> [WHAT YOU HAVE TO DO]: With both ends included, repeat exactly the lines of the entries below from the one containing "camera: 55 degrees left, 10 degrees up" down to the one containing "brown ruler [452,554,557,636] -> none", and no others.

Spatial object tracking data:
++++++++++++++++++++
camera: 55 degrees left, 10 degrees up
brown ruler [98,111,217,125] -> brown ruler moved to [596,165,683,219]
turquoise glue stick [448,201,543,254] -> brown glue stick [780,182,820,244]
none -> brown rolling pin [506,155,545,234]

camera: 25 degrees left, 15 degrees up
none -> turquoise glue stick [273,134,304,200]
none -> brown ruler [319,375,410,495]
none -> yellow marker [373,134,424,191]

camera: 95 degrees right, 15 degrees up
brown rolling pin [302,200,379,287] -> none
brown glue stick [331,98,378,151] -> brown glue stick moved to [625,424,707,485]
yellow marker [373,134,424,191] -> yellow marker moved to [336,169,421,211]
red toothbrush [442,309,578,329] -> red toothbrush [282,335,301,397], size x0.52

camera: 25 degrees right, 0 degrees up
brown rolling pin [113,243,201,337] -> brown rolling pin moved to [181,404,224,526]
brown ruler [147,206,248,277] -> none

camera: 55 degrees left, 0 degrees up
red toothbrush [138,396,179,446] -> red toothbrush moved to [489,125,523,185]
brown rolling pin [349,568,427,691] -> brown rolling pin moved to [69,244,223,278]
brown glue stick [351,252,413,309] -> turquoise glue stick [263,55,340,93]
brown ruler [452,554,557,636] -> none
++++++++++++++++++++
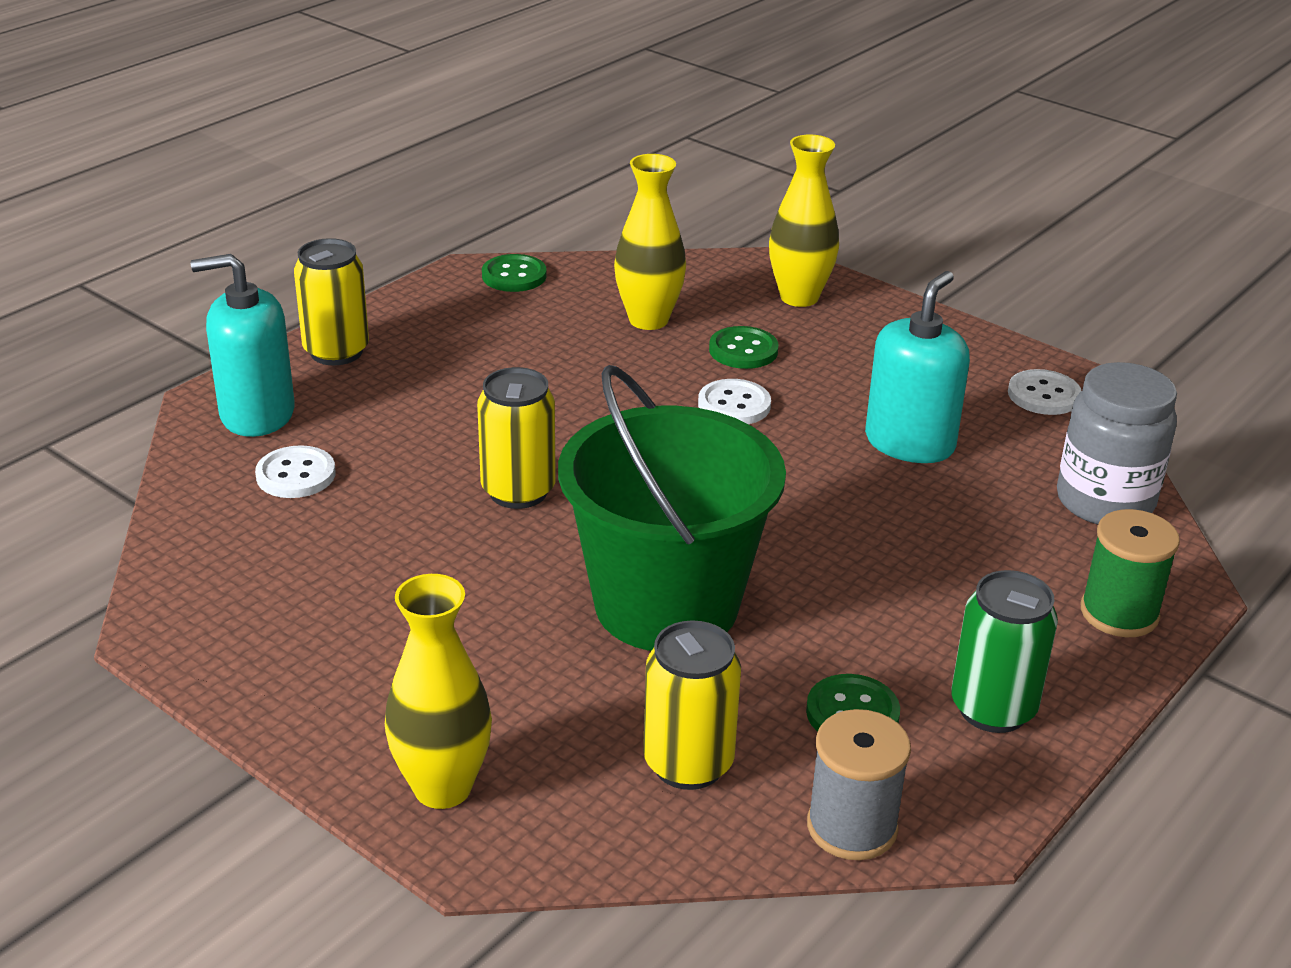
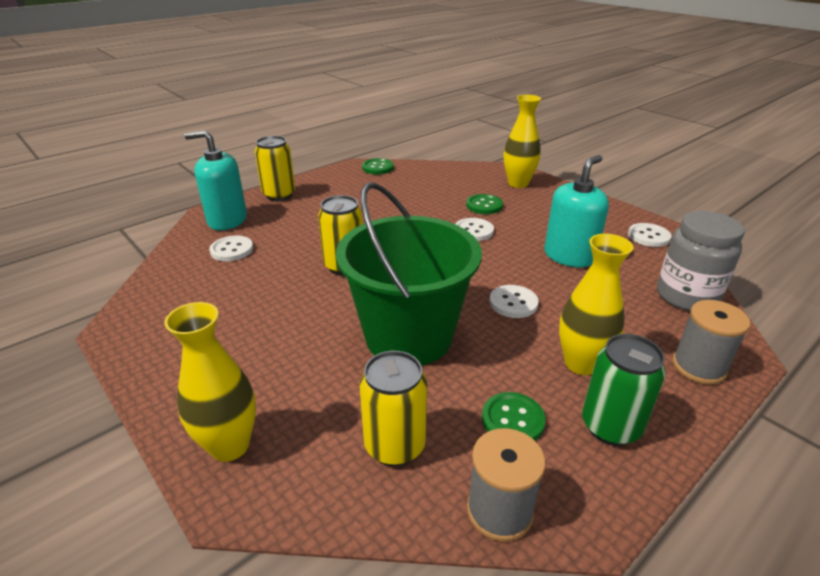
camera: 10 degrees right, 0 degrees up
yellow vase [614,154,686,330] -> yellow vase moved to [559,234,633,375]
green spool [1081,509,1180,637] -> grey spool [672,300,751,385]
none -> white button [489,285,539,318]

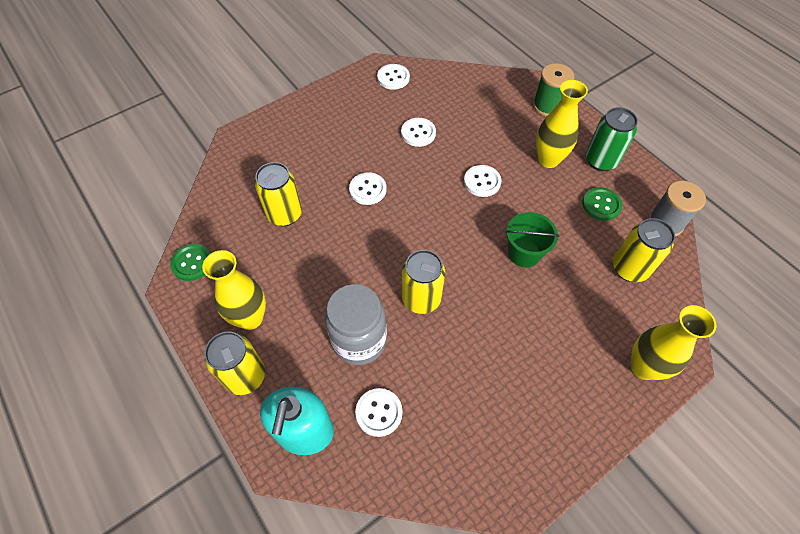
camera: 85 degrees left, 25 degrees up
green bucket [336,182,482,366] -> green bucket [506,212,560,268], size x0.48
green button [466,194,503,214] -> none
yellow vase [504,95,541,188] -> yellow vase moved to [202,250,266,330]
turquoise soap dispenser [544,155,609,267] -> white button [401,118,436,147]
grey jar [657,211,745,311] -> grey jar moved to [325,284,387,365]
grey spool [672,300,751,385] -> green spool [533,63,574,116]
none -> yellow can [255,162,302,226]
++++++++++++++++++++
> [SOLVED EXERCISE]:
camera: 55 degrees left, 10 degrees up
brown ruler [98,111,217,125] -> brown ruler moved to [596,165,683,219]
turquoise glue stick [448,201,543,254] -> brown glue stick [780,182,820,244]
none -> brown rolling pin [506,155,545,234]

camera: 25 degrees left, 15 degrees up
none -> turquoise glue stick [273,134,304,200]
none -> brown ruler [319,375,410,495]
none -> yellow marker [373,134,424,191]

camera: 95 degrees right, 15 degrees up
brown rolling pin [302,200,379,287] -> none
brown glue stick [331,98,378,151] -> brown glue stick moved to [625,424,707,485]
yellow marker [373,134,424,191] -> yellow marker moved to [336,169,421,211]
red toothbrush [442,309,578,329] -> red toothbrush [282,335,301,397], size x0.52

camera: 25 degrees right, 0 degrees up
brown rolling pin [113,243,201,337] -> brown rolling pin moved to [181,404,224,526]
brown ruler [147,206,248,277] -> none

camera: 55 degrees left, 0 degrees up
red toothbrush [138,396,179,446] -> red toothbrush moved to [489,125,523,185]
brown rolling pin [349,568,427,691] -> brown rolling pin moved to [69,244,223,278]
brown glue stick [351,252,413,309] -> turquoise glue stick [263,55,340,93]
brown ruler [452,554,557,636] -> none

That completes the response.